What is needed - Your response should consist of the records, reproduced exactly.

Given entries -
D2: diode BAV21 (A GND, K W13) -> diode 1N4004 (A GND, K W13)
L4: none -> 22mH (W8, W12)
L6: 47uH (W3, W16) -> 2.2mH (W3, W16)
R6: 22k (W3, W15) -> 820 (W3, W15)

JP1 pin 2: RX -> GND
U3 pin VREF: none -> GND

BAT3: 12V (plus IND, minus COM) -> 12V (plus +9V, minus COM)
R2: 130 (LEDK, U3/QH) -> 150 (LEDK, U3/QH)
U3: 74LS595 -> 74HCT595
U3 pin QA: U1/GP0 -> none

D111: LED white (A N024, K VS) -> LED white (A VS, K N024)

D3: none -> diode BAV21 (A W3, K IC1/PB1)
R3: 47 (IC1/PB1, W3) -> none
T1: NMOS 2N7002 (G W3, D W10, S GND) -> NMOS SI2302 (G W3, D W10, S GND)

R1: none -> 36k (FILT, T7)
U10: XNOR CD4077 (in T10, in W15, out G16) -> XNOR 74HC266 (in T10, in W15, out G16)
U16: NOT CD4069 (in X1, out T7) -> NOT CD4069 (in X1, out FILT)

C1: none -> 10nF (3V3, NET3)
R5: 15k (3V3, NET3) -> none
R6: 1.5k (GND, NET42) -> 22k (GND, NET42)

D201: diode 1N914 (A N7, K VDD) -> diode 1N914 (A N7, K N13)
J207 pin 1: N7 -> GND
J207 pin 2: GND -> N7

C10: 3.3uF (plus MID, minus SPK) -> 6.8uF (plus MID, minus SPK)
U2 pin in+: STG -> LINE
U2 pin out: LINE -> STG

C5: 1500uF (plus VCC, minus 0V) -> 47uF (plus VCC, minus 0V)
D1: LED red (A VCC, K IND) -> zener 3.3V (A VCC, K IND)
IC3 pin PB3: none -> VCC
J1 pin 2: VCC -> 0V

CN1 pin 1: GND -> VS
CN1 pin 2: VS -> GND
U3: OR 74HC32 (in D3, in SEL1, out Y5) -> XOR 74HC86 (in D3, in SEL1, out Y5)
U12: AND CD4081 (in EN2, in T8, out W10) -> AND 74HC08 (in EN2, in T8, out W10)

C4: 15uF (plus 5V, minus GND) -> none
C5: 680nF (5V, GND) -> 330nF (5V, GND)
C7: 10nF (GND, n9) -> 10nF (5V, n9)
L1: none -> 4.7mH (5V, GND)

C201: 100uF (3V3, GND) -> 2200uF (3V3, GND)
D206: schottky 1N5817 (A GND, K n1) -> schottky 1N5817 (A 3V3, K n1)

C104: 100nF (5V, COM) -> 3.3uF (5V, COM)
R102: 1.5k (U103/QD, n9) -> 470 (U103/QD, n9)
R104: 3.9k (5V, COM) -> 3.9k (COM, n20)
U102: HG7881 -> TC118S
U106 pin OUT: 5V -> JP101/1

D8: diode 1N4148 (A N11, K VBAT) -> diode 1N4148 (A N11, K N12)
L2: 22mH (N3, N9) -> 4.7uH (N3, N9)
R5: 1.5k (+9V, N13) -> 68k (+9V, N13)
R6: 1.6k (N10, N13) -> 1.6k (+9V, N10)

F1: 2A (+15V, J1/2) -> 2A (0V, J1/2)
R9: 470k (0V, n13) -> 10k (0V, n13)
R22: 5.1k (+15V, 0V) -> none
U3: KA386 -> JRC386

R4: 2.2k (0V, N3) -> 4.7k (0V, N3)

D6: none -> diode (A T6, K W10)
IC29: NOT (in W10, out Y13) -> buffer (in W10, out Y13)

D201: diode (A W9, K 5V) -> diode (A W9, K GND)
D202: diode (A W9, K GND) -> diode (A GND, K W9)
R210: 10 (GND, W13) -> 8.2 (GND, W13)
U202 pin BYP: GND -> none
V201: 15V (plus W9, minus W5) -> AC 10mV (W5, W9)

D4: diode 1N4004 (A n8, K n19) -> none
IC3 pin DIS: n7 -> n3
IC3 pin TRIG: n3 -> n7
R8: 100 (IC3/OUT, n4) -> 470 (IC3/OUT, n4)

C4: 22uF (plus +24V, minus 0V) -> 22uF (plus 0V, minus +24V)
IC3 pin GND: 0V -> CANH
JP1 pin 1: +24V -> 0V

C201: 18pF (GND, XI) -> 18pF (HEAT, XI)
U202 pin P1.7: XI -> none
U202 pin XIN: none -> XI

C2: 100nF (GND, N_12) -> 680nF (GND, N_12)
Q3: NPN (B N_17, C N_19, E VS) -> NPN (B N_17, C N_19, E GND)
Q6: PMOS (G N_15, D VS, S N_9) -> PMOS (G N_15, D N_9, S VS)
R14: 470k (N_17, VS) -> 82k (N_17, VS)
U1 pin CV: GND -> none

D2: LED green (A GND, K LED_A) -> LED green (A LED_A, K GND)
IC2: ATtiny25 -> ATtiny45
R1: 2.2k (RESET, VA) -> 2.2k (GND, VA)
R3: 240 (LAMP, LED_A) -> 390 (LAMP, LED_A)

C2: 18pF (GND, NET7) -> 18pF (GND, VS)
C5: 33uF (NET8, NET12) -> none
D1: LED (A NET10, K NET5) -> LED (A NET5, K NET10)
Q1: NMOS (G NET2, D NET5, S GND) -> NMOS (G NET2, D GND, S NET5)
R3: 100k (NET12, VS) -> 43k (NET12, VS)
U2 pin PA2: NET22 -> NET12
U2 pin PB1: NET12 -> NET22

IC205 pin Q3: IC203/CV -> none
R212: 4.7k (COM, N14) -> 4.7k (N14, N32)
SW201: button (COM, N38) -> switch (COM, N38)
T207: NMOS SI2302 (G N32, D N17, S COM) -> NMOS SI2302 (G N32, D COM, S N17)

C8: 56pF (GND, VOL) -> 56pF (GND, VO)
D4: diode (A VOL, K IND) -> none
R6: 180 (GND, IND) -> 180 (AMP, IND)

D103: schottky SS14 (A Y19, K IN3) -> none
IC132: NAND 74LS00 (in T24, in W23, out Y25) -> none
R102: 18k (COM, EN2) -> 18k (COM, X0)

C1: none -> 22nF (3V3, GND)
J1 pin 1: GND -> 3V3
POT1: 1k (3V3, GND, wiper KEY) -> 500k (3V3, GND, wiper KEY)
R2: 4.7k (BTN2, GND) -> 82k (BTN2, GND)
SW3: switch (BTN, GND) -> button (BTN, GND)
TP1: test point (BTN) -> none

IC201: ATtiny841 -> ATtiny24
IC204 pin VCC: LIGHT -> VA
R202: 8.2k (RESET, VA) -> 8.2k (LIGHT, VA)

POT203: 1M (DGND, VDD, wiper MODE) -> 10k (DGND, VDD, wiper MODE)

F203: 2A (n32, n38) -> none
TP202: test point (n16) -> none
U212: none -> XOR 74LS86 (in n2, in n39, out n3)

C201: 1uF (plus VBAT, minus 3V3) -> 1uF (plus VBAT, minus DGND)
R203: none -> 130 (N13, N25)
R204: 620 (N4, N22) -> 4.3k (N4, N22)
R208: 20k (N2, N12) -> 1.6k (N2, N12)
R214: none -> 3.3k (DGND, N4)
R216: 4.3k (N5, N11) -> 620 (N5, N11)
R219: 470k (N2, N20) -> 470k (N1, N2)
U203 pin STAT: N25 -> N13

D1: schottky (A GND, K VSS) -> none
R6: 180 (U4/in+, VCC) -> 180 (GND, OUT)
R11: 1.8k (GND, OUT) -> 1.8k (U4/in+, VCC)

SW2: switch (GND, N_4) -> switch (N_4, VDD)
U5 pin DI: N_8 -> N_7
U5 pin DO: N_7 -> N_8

Finished exercise -
D2: diode BAV21 (A GND, K W13) -> diode 1N4004 (A GND, K W13)
L4: none -> 22mH (W8, W12)
L6: 47uH (W3, W16) -> 2.2mH (W3, W16)
R6: 22k (W3, W15) -> 820 (W3, W15)

JP1 pin 2: RX -> GND
U3 pin VREF: none -> GND

BAT3: 12V (plus IND, minus COM) -> 12V (plus +9V, minus COM)
R2: 130 (LEDK, U3/QH) -> 150 (LEDK, U3/QH)
U3: 74LS595 -> 74HCT595
U3 pin QA: U1/GP0 -> none

D111: LED white (A N024, K VS) -> LED white (A VS, K N024)

D3: none -> diode BAV21 (A W3, K IC1/PB1)
R3: 47 (IC1/PB1, W3) -> none
T1: NMOS 2N7002 (G W3, D W10, S GND) -> NMOS SI2302 (G W3, D W10, S GND)

R1: none -> 36k (FILT, T7)
U10: XNOR CD4077 (in T10, in W15, out G16) -> XNOR 74HC266 (in T10, in W15, out G16)
U16: NOT CD4069 (in X1, out T7) -> NOT CD4069 (in X1, out FILT)

C1: none -> 10nF (3V3, NET3)
R5: 15k (3V3, NET3) -> none
R6: 1.5k (GND, NET42) -> 22k (GND, NET42)

D201: diode 1N914 (A N7, K VDD) -> diode 1N914 (A N7, K N13)
J207 pin 1: N7 -> GND
J207 pin 2: GND -> N7

C10: 3.3uF (plus MID, minus SPK) -> 6.8uF (plus MID, minus SPK)
U2 pin in+: STG -> LINE
U2 pin out: LINE -> STG

C5: 1500uF (plus VCC, minus 0V) -> 47uF (plus VCC, minus 0V)
D1: LED red (A VCC, K IND) -> zener 3.3V (A VCC, K IND)
IC3 pin PB3: none -> VCC
J1 pin 2: VCC -> 0V

CN1 pin 1: GND -> VS
CN1 pin 2: VS -> GND
U3: OR 74HC32 (in D3, in SEL1, out Y5) -> XOR 74HC86 (in D3, in SEL1, out Y5)
U12: AND CD4081 (in EN2, in T8, out W10) -> AND 74HC08 (in EN2, in T8, out W10)

C4: 15uF (plus 5V, minus GND) -> none
C5: 680nF (5V, GND) -> 330nF (5V, GND)
C7: 10nF (GND, n9) -> 10nF (5V, n9)
L1: none -> 4.7mH (5V, GND)

C201: 100uF (3V3, GND) -> 2200uF (3V3, GND)
D206: schottky 1N5817 (A GND, K n1) -> schottky 1N5817 (A 3V3, K n1)

C104: 100nF (5V, COM) -> 3.3uF (5V, COM)
R102: 1.5k (U103/QD, n9) -> 470 (U103/QD, n9)
R104: 3.9k (5V, COM) -> 3.9k (COM, n20)
U102: HG7881 -> TC118S
U106 pin OUT: 5V -> JP101/1

D8: diode 1N4148 (A N11, K VBAT) -> diode 1N4148 (A N11, K N12)
L2: 22mH (N3, N9) -> 4.7uH (N3, N9)
R5: 1.5k (+9V, N13) -> 68k (+9V, N13)
R6: 1.6k (N10, N13) -> 1.6k (+9V, N10)

F1: 2A (+15V, J1/2) -> 2A (0V, J1/2)
R9: 470k (0V, n13) -> 10k (0V, n13)
R22: 5.1k (+15V, 0V) -> none
U3: KA386 -> JRC386

R4: 2.2k (0V, N3) -> 4.7k (0V, N3)

D6: none -> diode (A T6, K W10)
IC29: NOT (in W10, out Y13) -> buffer (in W10, out Y13)

D201: diode (A W9, K 5V) -> diode (A W9, K GND)
D202: diode (A W9, K GND) -> diode (A GND, K W9)
R210: 10 (GND, W13) -> 8.2 (GND, W13)
U202 pin BYP: GND -> none
V201: 15V (plus W9, minus W5) -> AC 10mV (W5, W9)

D4: diode 1N4004 (A n8, K n19) -> none
IC3 pin DIS: n7 -> n3
IC3 pin TRIG: n3 -> n7
R8: 100 (IC3/OUT, n4) -> 470 (IC3/OUT, n4)

C4: 22uF (plus +24V, minus 0V) -> 22uF (plus 0V, minus +24V)
IC3 pin GND: 0V -> CANH
JP1 pin 1: +24V -> 0V

C201: 18pF (GND, XI) -> 18pF (HEAT, XI)
U202 pin P1.7: XI -> none
U202 pin XIN: none -> XI

C2: 100nF (GND, N_12) -> 680nF (GND, N_12)
Q3: NPN (B N_17, C N_19, E VS) -> NPN (B N_17, C N_19, E GND)
Q6: PMOS (G N_15, D VS, S N_9) -> PMOS (G N_15, D N_9, S VS)
R14: 470k (N_17, VS) -> 82k (N_17, VS)
U1 pin CV: GND -> none

D2: LED green (A GND, K LED_A) -> LED green (A LED_A, K GND)
IC2: ATtiny25 -> ATtiny45
R1: 2.2k (RESET, VA) -> 2.2k (GND, VA)
R3: 240 (LAMP, LED_A) -> 390 (LAMP, LED_A)

C2: 18pF (GND, NET7) -> 18pF (GND, VS)
C5: 33uF (NET8, NET12) -> none
D1: LED (A NET10, K NET5) -> LED (A NET5, K NET10)
Q1: NMOS (G NET2, D NET5, S GND) -> NMOS (G NET2, D GND, S NET5)
R3: 100k (NET12, VS) -> 43k (NET12, VS)
U2 pin PA2: NET22 -> NET12
U2 pin PB1: NET12 -> NET22

IC205 pin Q3: IC203/CV -> none
R212: 4.7k (COM, N14) -> 4.7k (N14, N32)
SW201: button (COM, N38) -> switch (COM, N38)
T207: NMOS SI2302 (G N32, D N17, S COM) -> NMOS SI2302 (G N32, D COM, S N17)

C8: 56pF (GND, VOL) -> 56pF (GND, VO)
D4: diode (A VOL, K IND) -> none
R6: 180 (GND, IND) -> 180 (AMP, IND)

D103: schottky SS14 (A Y19, K IN3) -> none
IC132: NAND 74LS00 (in T24, in W23, out Y25) -> none
R102: 18k (COM, EN2) -> 18k (COM, X0)

C1: none -> 22nF (3V3, GND)
J1 pin 1: GND -> 3V3
POT1: 1k (3V3, GND, wiper KEY) -> 500k (3V3, GND, wiper KEY)
R2: 4.7k (BTN2, GND) -> 82k (BTN2, GND)
SW3: switch (BTN, GND) -> button (BTN, GND)
TP1: test point (BTN) -> none

IC201: ATtiny841 -> ATtiny24
IC204 pin VCC: LIGHT -> VA
R202: 8.2k (RESET, VA) -> 8.2k (LIGHT, VA)

POT203: 1M (DGND, VDD, wiper MODE) -> 10k (DGND, VDD, wiper MODE)

F203: 2A (n32, n38) -> none
TP202: test point (n16) -> none
U212: none -> XOR 74LS86 (in n2, in n39, out n3)

C201: 1uF (plus VBAT, minus 3V3) -> 1uF (plus VBAT, minus DGND)
R203: none -> 130 (N13, N25)
R204: 620 (N4, N22) -> 4.3k (N4, N22)
R208: 20k (N2, N12) -> 1.6k (N2, N12)
R214: none -> 3.3k (DGND, N4)
R216: 4.3k (N5, N11) -> 620 (N5, N11)
R219: 470k (N2, N20) -> 470k (N1, N2)
U203 pin STAT: N25 -> N13

D1: schottky (A GND, K VSS) -> none
R6: 180 (U4/in+, VCC) -> 180 (GND, OUT)
R11: 1.8k (GND, OUT) -> 1.8k (U4/in+, VCC)

SW2: switch (GND, N_4) -> switch (N_4, VDD)
U5 pin DI: N_8 -> N_7
U5 pin DO: N_7 -> N_8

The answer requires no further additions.